*WHAT THE TASK ASKS*.
Before copying, set the pictures aside; then repeat every line below verbatim.

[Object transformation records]
....................

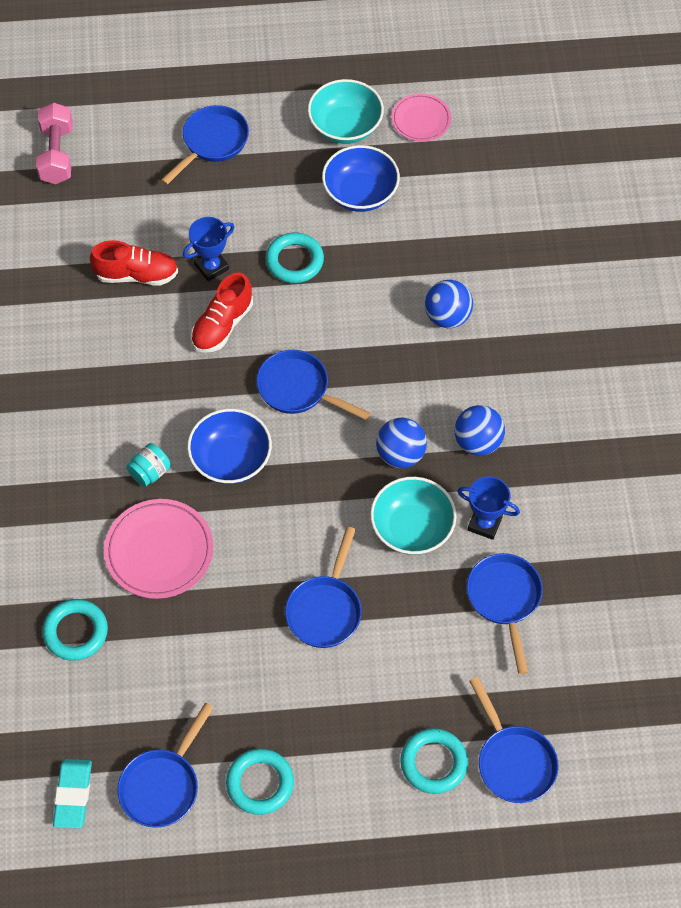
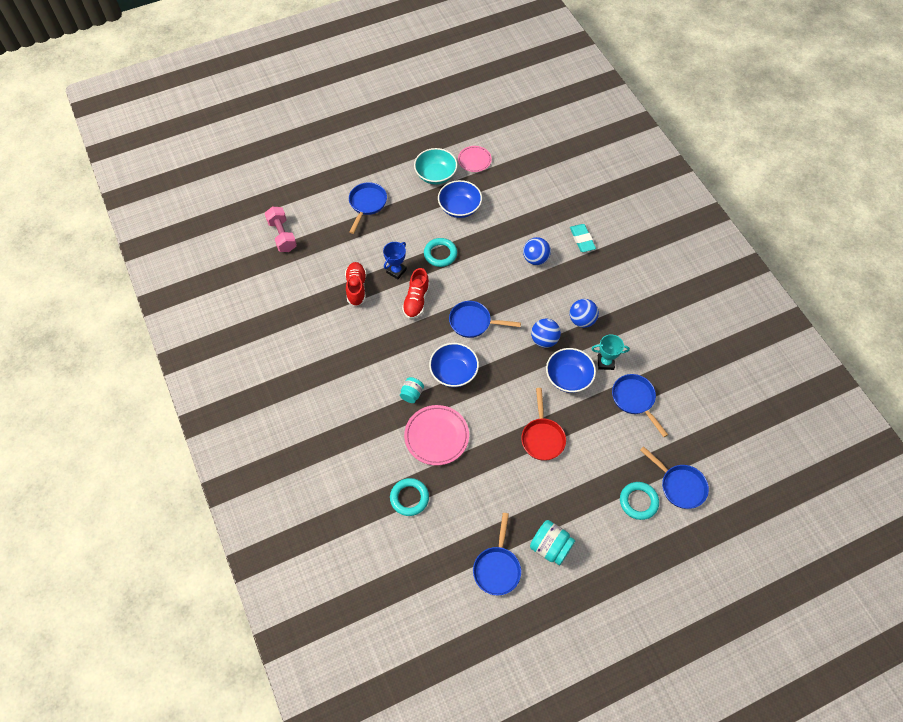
camera: 20 degrees left, 0 degrees up
(73, 795) = (449, 592): turquoise eraser -> turquoise eraser (582, 239)
(136, 275) = (356, 288): red shoe -> red shoe turned 75 degrees counterclockwise
(260, 783) = (550, 547): turquoise ring -> turquoise jar
(325, 609) = (542, 437): blue pan -> red pan
(412, 528) = (568, 378): turquoise bowl -> blue bowl
(484, 524) = (605, 362): blue trophy -> turquoise trophy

....................

*OUTPUT BELOW*.
camera: 20 degrees left, 0 degrees up
(73, 795) = (449, 592): turquoise eraser -> turquoise eraser (582, 239)
(136, 275) = (356, 288): red shoe -> red shoe turned 75 degrees counterclockwise
(260, 783) = (550, 547): turquoise ring -> turquoise jar
(325, 609) = (542, 437): blue pan -> red pan
(412, 528) = (568, 378): turquoise bowl -> blue bowl
(484, 524) = (605, 362): blue trophy -> turquoise trophy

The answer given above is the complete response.